Omit the pictures. Transcribe exactly the lines below, from the one with "red cube [474,416,501,447]" up to and including the last.

::::::

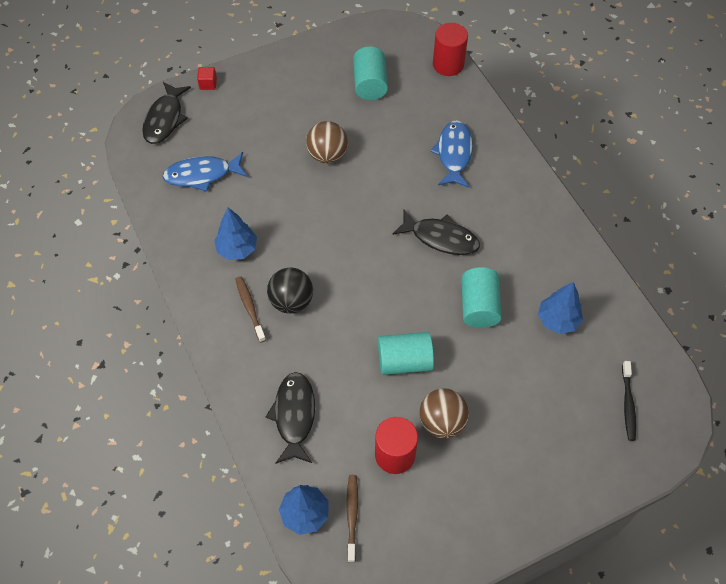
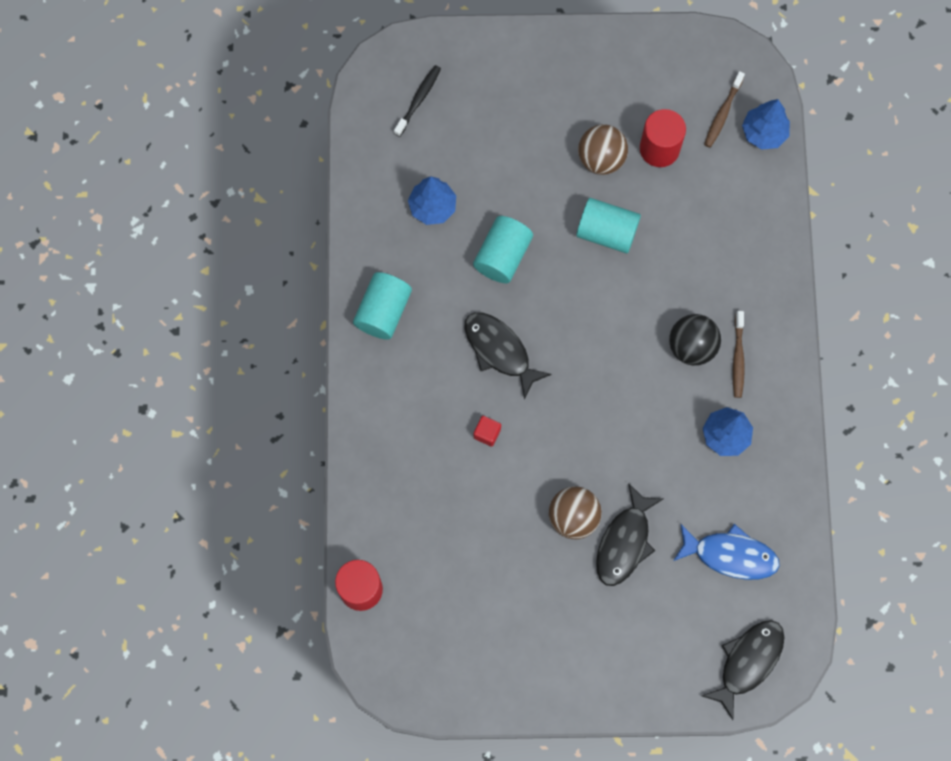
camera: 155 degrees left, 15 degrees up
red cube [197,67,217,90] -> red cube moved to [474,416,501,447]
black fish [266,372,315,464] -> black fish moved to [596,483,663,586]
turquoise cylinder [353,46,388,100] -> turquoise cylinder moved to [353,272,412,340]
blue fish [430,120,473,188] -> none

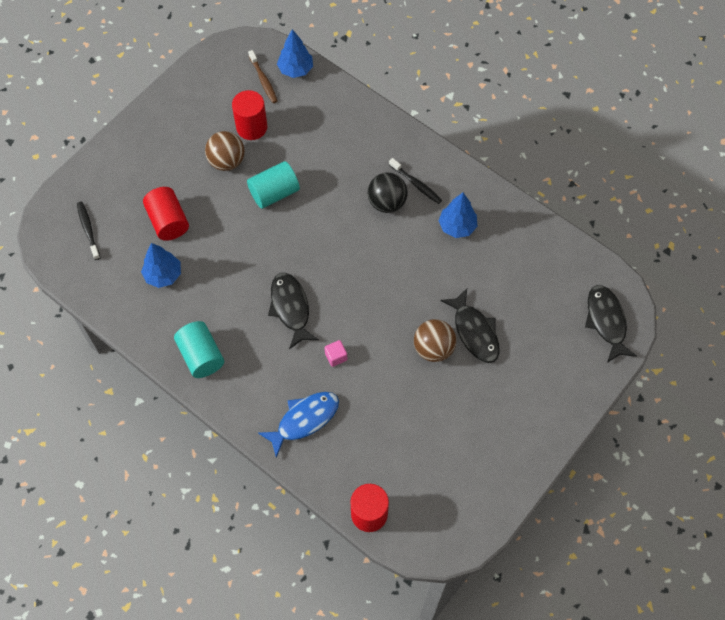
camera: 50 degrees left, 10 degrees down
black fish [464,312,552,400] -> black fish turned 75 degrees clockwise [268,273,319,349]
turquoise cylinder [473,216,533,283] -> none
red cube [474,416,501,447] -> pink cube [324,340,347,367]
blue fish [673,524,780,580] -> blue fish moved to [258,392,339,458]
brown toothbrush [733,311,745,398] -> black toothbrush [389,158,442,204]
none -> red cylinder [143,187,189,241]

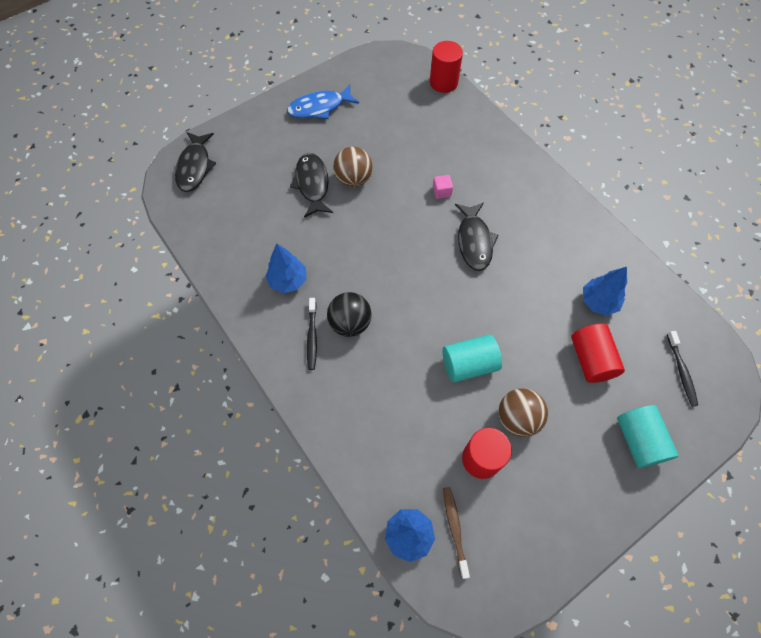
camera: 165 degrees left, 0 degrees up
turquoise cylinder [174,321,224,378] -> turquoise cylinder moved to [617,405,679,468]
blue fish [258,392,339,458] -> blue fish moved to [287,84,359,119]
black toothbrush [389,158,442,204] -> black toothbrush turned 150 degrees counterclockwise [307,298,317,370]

::::::

-- SOLUTION FOR THIS EXERCISE --
red cube [474,416,501,447] -> pink cube [324,340,347,367]
blue fish [673,524,780,580] -> blue fish moved to [258,392,339,458]
brown toothbrush [733,311,745,398] -> black toothbrush [389,158,442,204]
none -> red cylinder [143,187,189,241]

camera: 165 degrees left, 0 degrees up
turquoise cylinder [174,321,224,378] -> turquoise cylinder moved to [617,405,679,468]
blue fish [258,392,339,458] -> blue fish moved to [287,84,359,119]
black toothbrush [389,158,442,204] -> black toothbrush turned 150 degrees counterclockwise [307,298,317,370]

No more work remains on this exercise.